Provided material:

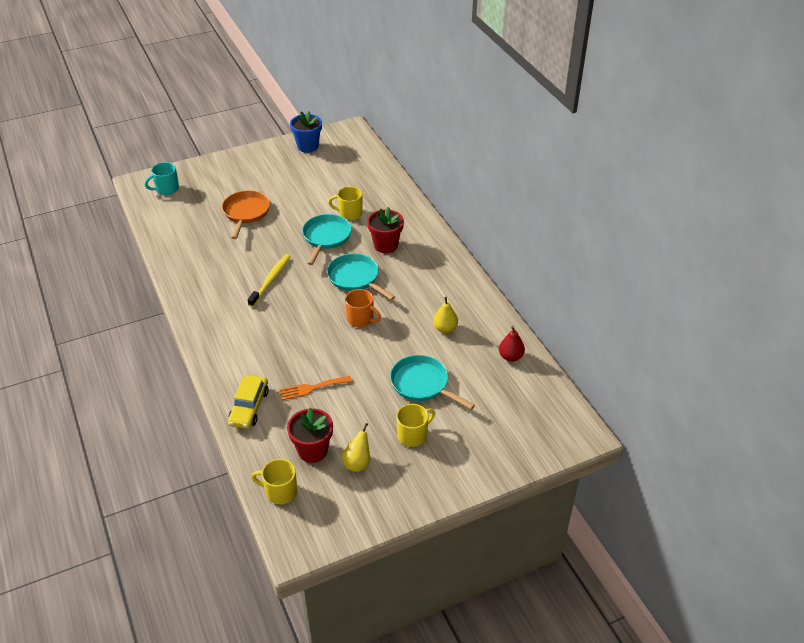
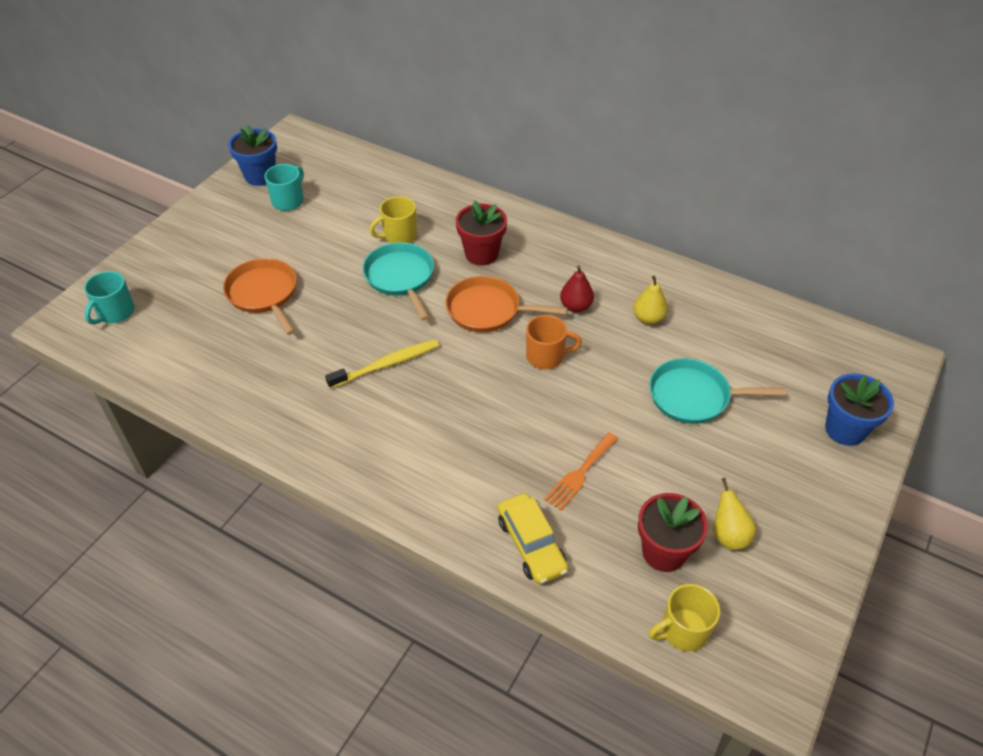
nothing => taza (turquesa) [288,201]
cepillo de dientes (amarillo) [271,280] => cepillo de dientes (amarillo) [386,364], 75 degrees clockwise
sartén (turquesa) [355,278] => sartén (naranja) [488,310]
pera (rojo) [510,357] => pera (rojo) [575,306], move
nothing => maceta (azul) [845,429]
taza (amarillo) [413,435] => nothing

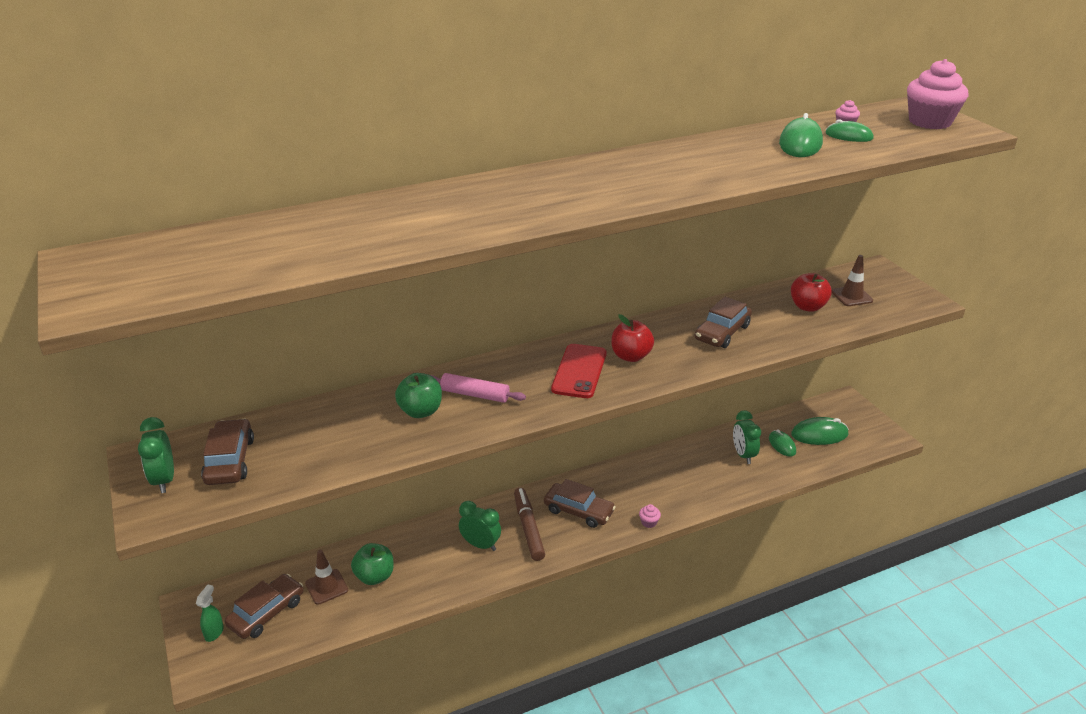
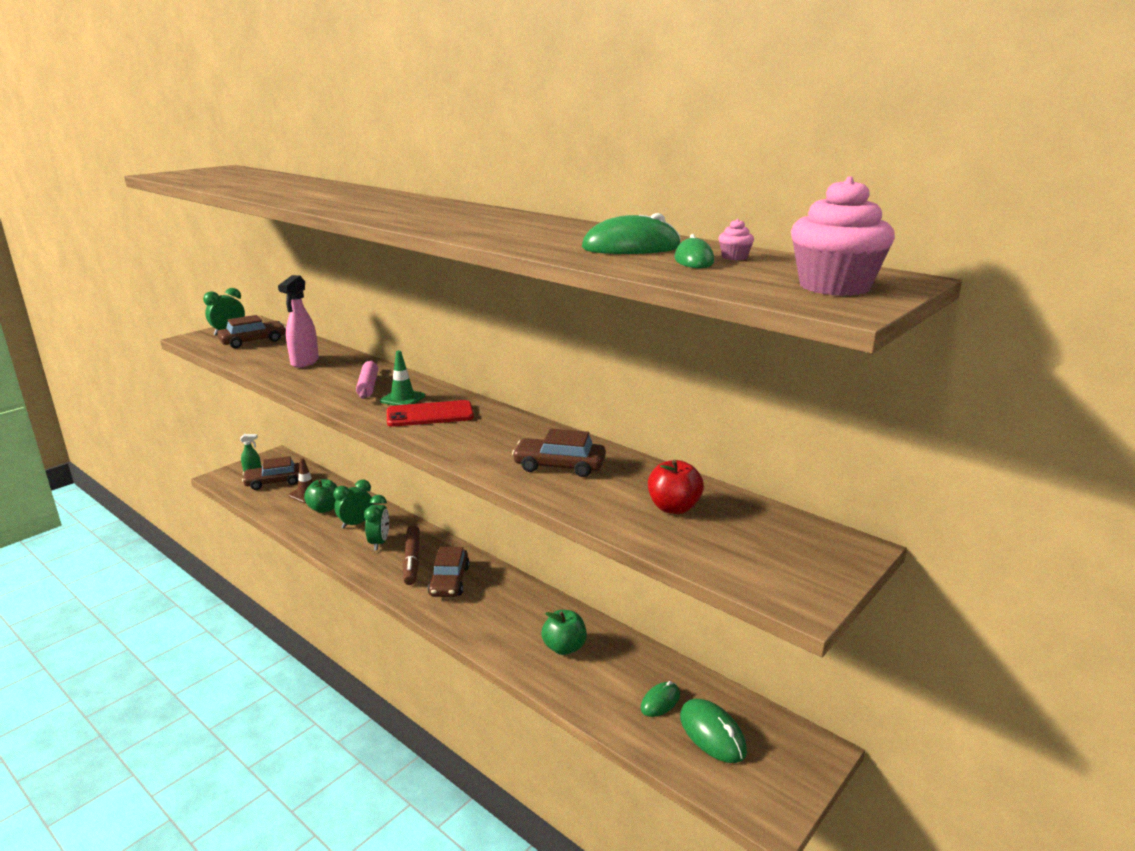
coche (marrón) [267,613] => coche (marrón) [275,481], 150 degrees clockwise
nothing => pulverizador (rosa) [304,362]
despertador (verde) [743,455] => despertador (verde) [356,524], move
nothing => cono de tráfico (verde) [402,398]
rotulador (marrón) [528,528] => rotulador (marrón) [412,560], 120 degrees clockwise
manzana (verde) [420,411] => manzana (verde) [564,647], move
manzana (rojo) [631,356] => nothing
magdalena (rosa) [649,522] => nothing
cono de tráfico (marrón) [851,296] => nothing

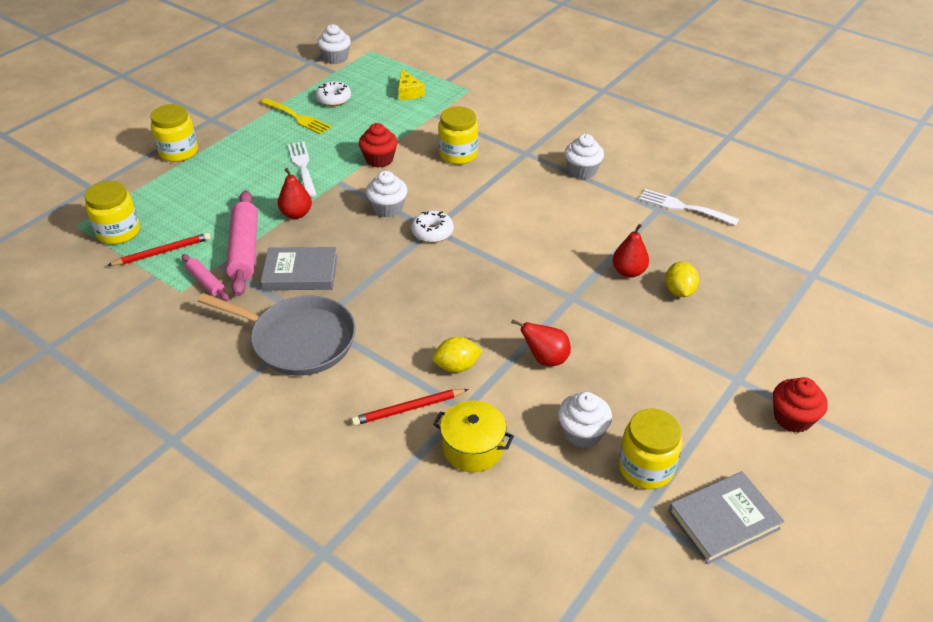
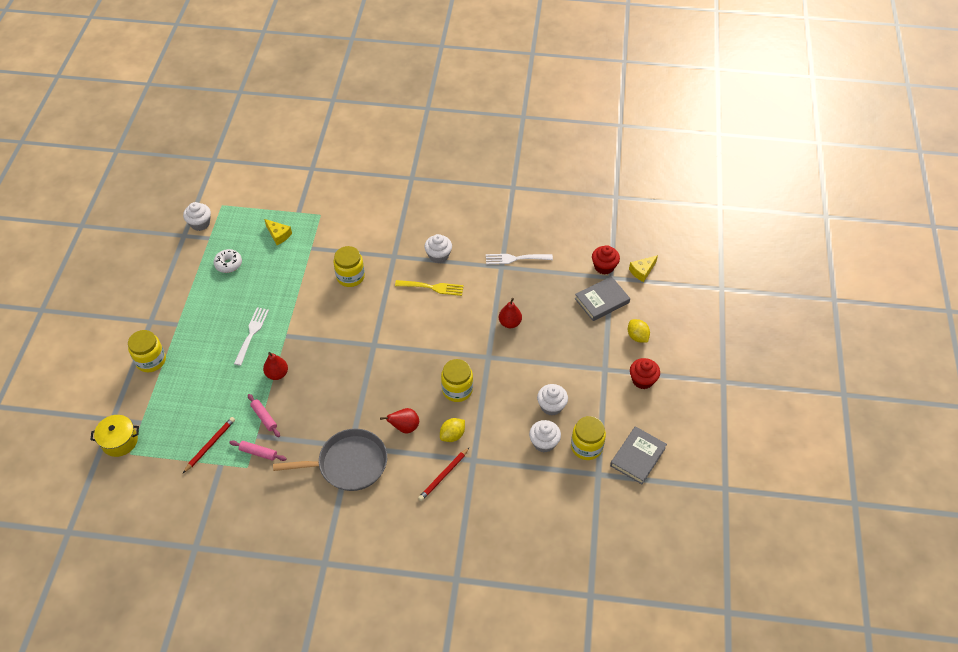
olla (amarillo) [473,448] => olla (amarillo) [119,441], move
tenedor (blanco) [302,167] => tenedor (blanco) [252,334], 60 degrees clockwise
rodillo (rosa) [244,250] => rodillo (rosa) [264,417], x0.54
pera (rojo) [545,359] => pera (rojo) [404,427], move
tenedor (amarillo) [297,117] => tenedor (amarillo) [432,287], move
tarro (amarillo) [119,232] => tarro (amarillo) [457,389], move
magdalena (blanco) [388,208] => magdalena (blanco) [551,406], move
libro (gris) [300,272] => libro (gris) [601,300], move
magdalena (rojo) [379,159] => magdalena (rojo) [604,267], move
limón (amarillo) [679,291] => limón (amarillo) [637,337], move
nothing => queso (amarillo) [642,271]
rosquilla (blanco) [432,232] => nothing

Prompt:
One number and nothing else is the answer: how many lines of the material include "turquesa".

Exercise output:
2